**TASK ITEM**:
Any picture in the material should be left out, while all other lines are copied exactly.

DATASET RECORDS Start Marker

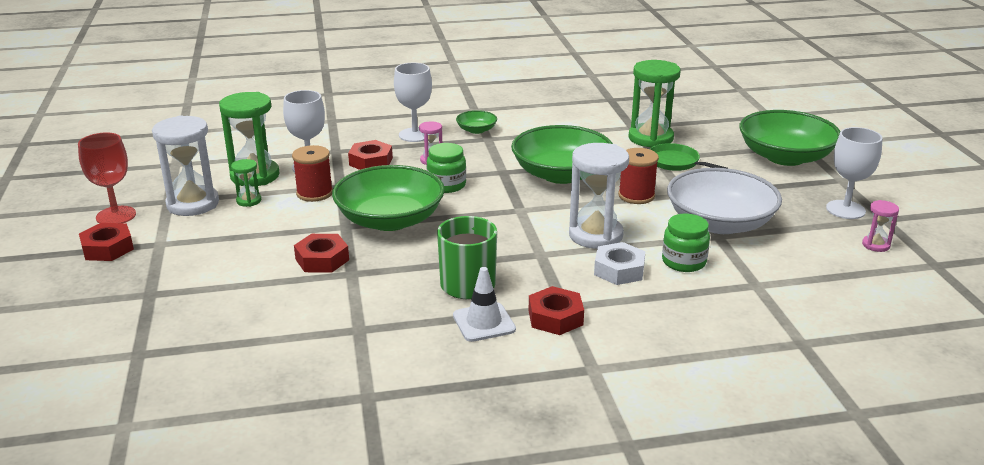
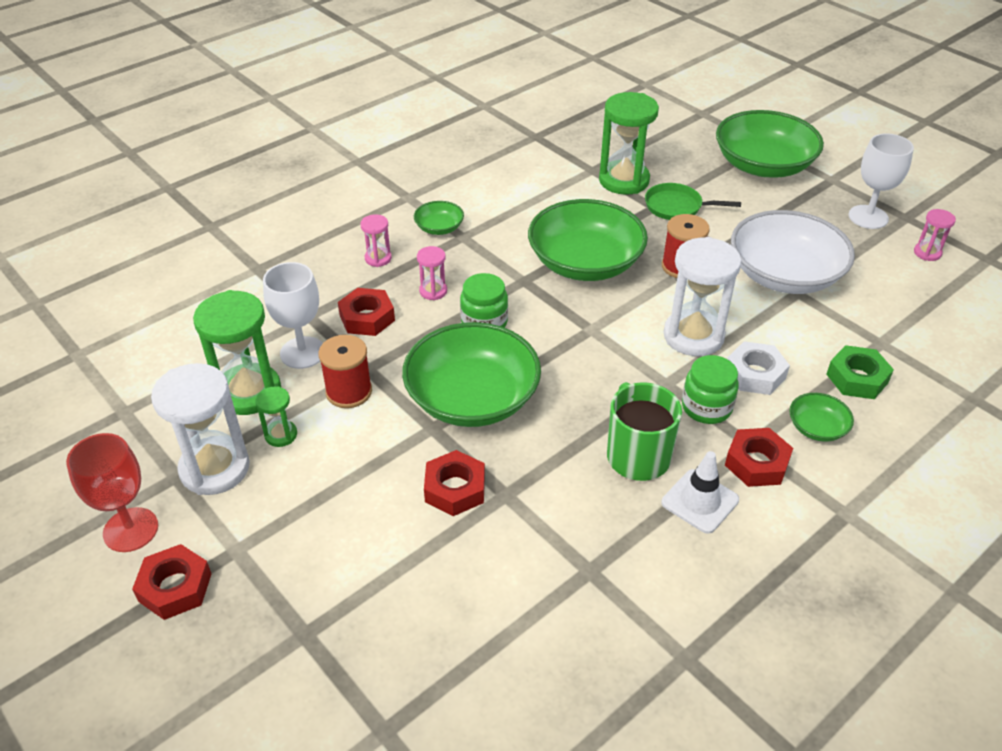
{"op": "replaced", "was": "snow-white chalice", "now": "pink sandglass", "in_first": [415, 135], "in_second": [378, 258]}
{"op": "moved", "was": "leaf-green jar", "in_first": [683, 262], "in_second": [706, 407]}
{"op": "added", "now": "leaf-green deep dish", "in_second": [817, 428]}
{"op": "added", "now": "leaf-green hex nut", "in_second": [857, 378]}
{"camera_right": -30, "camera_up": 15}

DATASET RECORDS End Marker

**RESPONSE TO THIS TASK**:
{"op": "replaced", "was": "snow-white chalice", "now": "pink sandglass", "in_first": [415, 135], "in_second": [378, 258]}
{"op": "moved", "was": "leaf-green jar", "in_first": [683, 262], "in_second": [706, 407]}
{"op": "added", "now": "leaf-green deep dish", "in_second": [817, 428]}
{"op": "added", "now": "leaf-green hex nut", "in_second": [857, 378]}
{"camera_right": -30, "camera_up": 15}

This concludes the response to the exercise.